#### Materials provided:
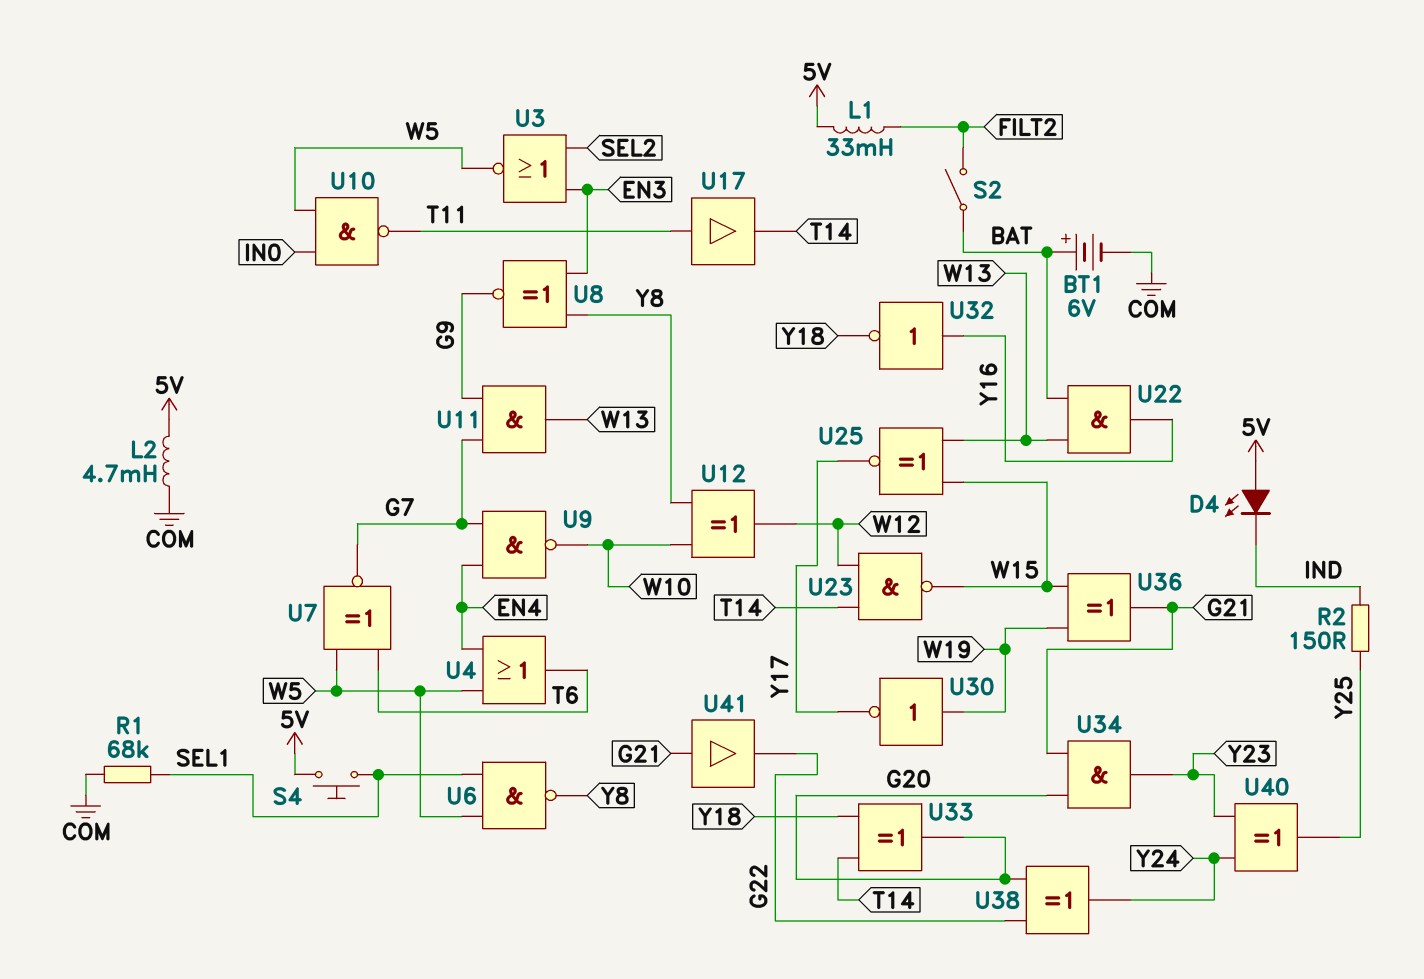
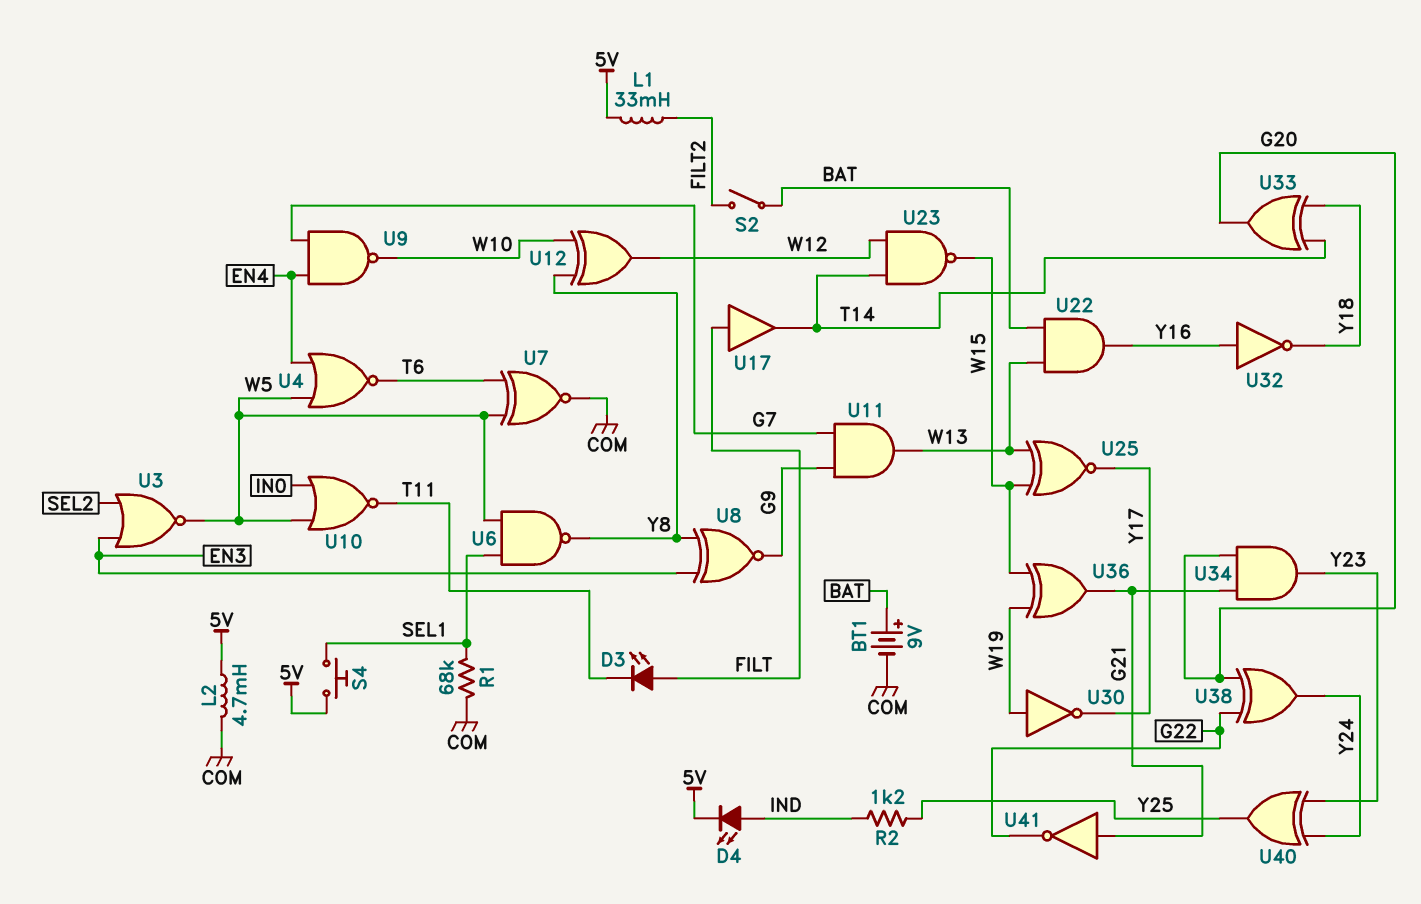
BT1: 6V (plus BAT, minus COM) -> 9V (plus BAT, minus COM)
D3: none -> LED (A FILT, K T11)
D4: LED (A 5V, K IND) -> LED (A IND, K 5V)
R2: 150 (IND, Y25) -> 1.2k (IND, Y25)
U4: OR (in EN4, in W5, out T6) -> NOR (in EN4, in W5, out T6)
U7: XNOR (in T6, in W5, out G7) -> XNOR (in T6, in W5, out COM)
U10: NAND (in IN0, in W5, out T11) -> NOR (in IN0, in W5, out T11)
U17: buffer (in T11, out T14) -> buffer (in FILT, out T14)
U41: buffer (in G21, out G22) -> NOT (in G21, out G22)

---

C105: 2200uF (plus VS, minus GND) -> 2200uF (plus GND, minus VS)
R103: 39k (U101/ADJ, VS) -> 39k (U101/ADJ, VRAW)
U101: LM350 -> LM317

---

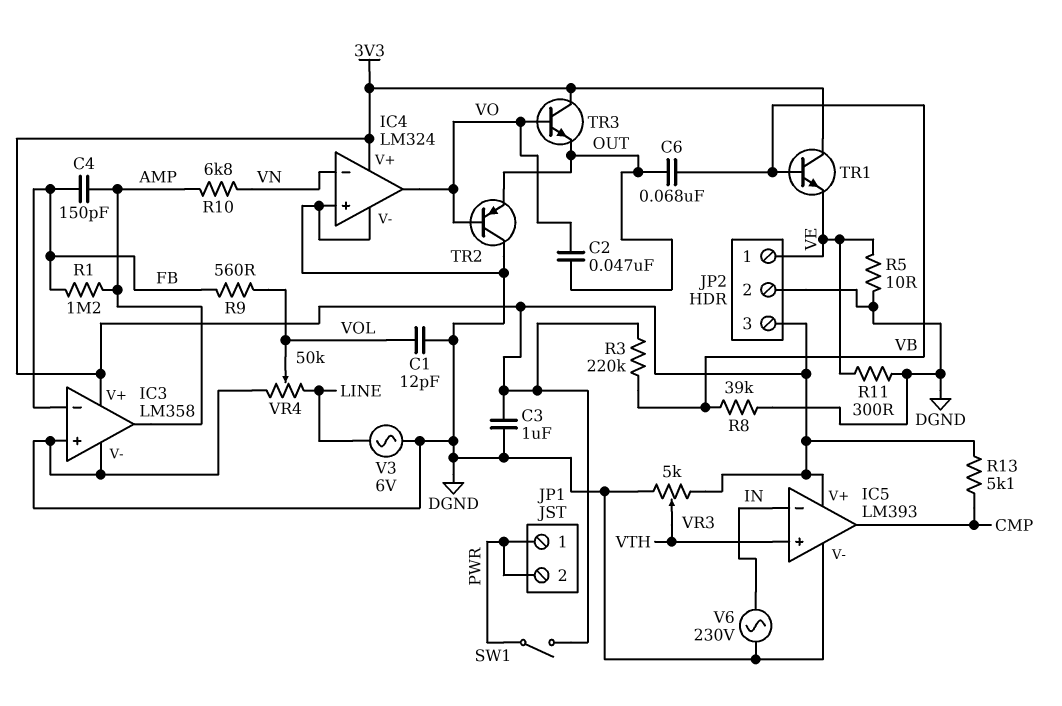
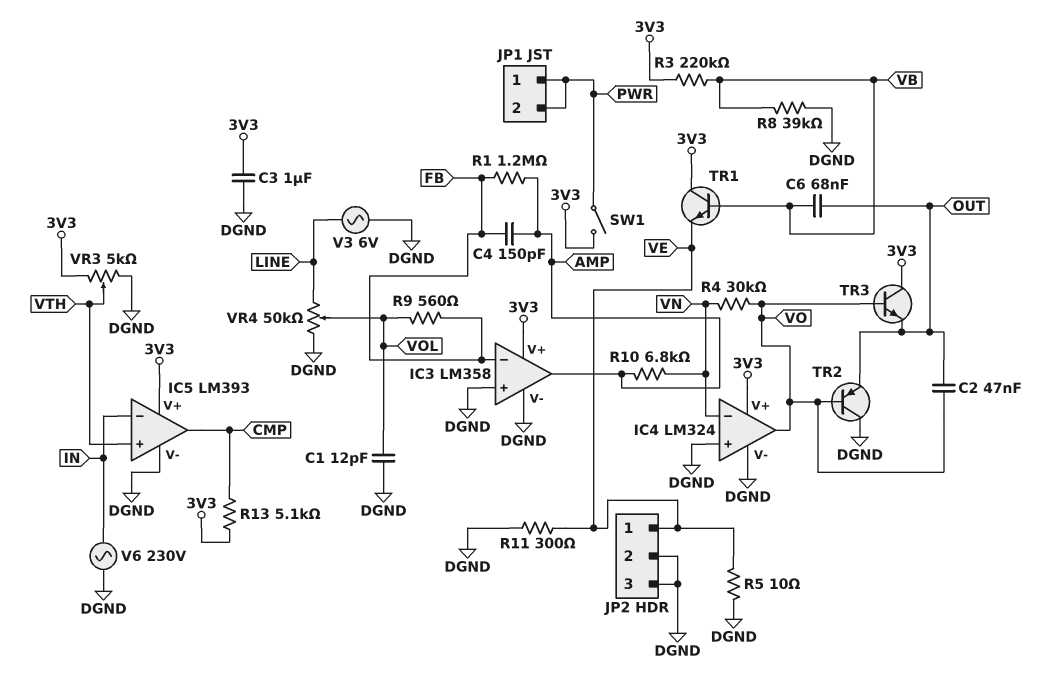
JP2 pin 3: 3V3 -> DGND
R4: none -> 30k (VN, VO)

#### Task prompt:
In the listing above, find the line with "U7: XNOR (in" and the line with "U41: buffer (in"; output exactly those lines and all lines between them.

#### Finished task:
U7: XNOR (in T6, in W5, out G7) -> XNOR (in T6, in W5, out COM)
U10: NAND (in IN0, in W5, out T11) -> NOR (in IN0, in W5, out T11)
U17: buffer (in T11, out T14) -> buffer (in FILT, out T14)
U41: buffer (in G21, out G22) -> NOT (in G21, out G22)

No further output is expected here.